## Directions for this task
Pictures stay out of the copy; output exactly the lines from the one containing "POT1 pin SIG: GP12 -> GP27" through the end of the material.

## Dataset excerpts
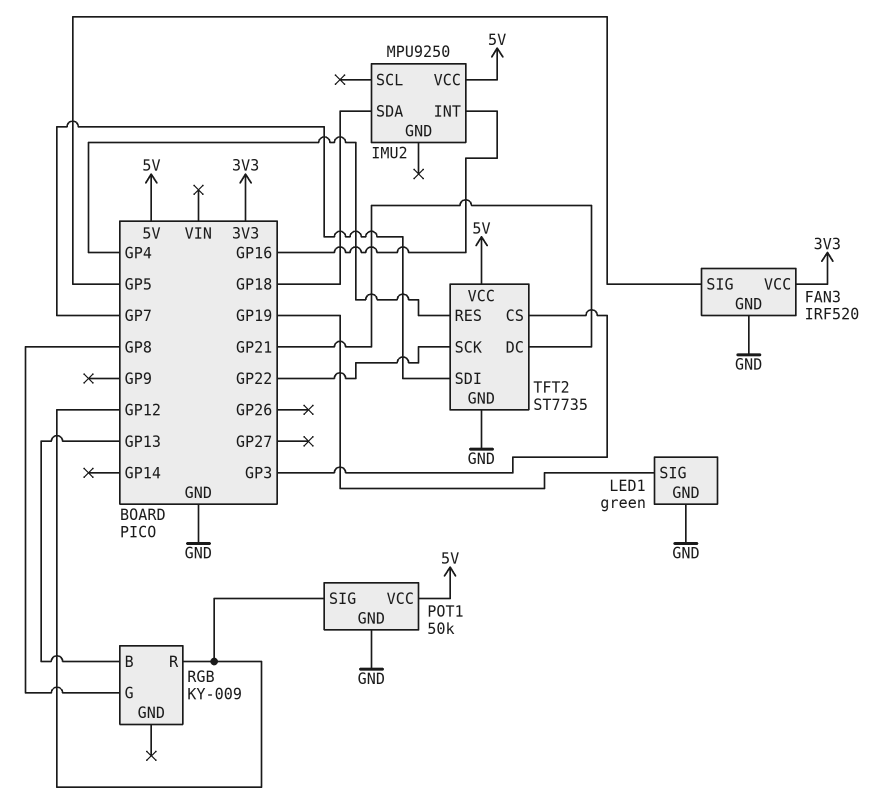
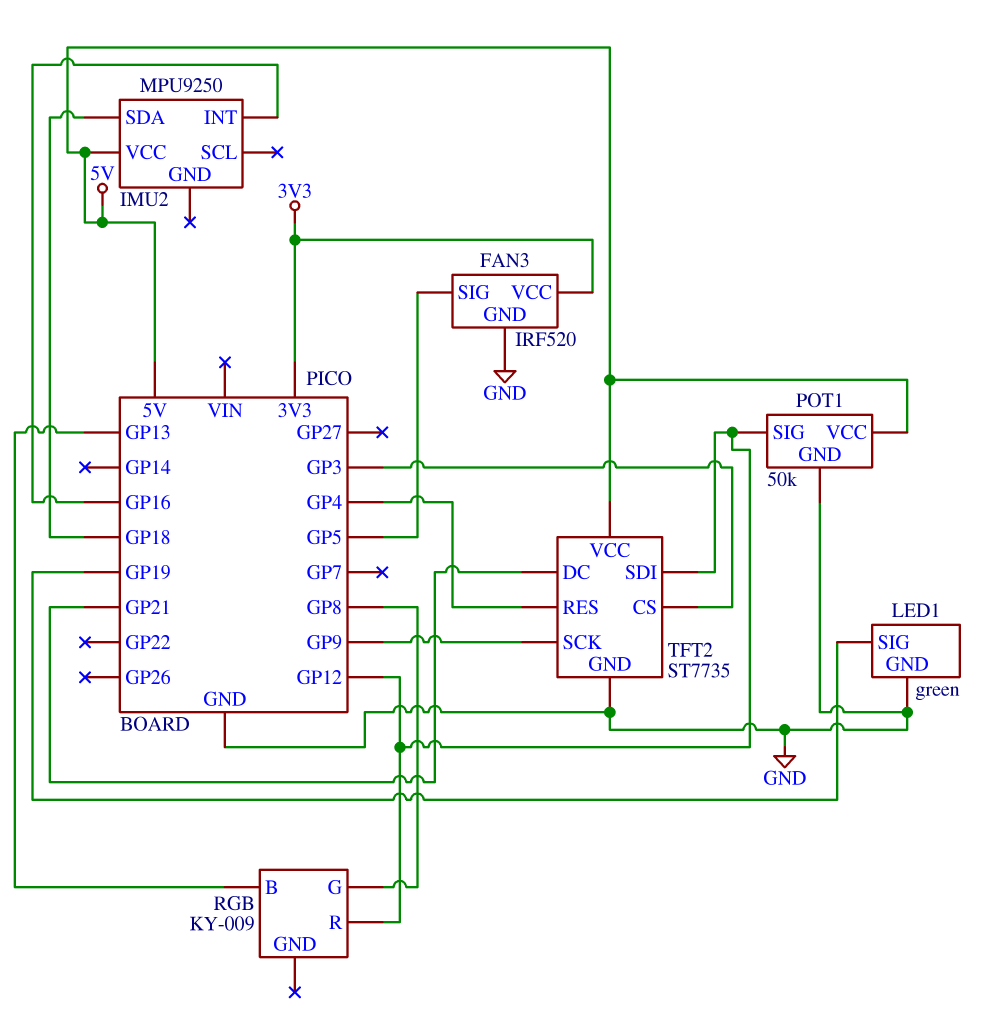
TFT2 pin SCK: GP22 -> GP9
TFT2 pin SDI: GP7 -> GP12

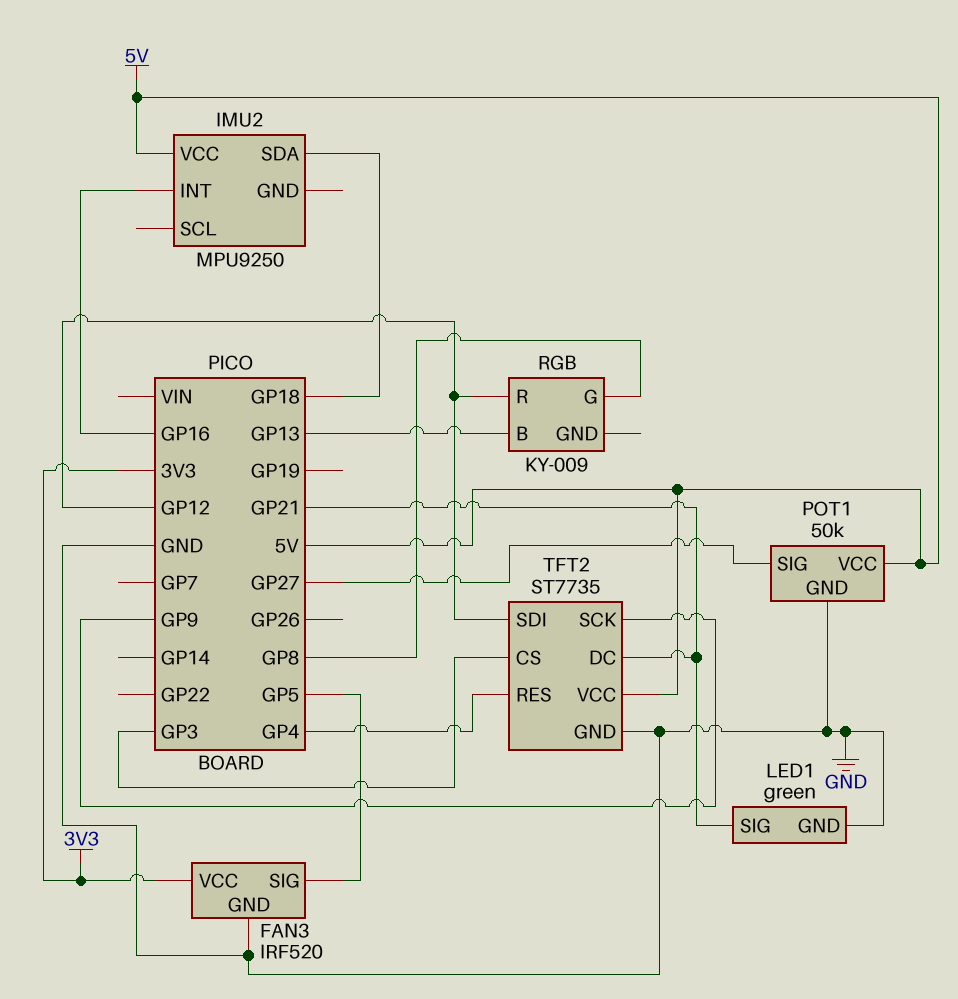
LED1 pin SIG: GP19 -> GP21
POT1 pin SIG: GP12 -> GP27

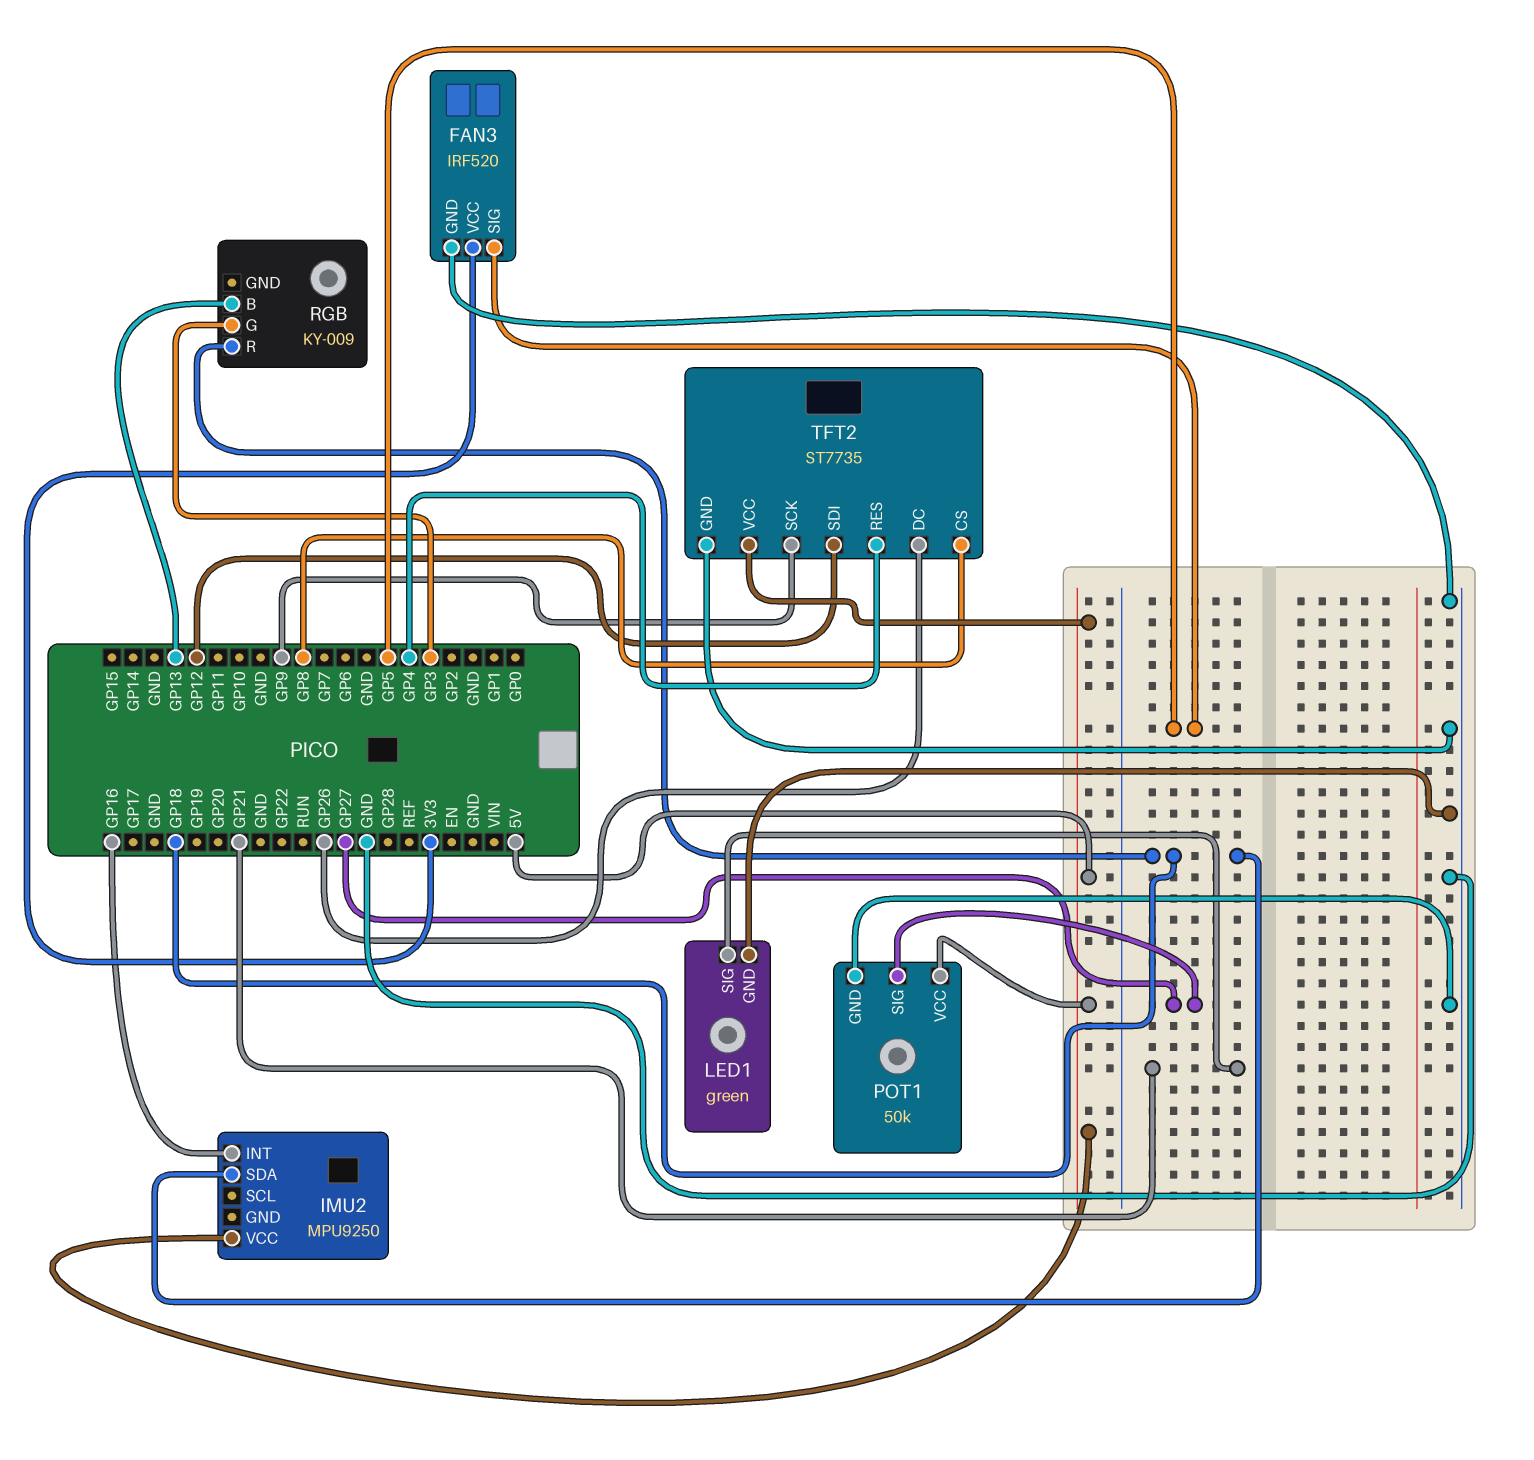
RGB pin G: GP8 -> GP3
RGB pin R: GP12 -> GP18
TFT2 pin CS: GP3 -> GP8
TFT2 pin DC: GP21 -> GP26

## Solution to the problem
POT1 pin SIG: GP12 -> GP27

RGB pin G: GP8 -> GP3
RGB pin R: GP12 -> GP18
TFT2 pin CS: GP3 -> GP8
TFT2 pin DC: GP21 -> GP26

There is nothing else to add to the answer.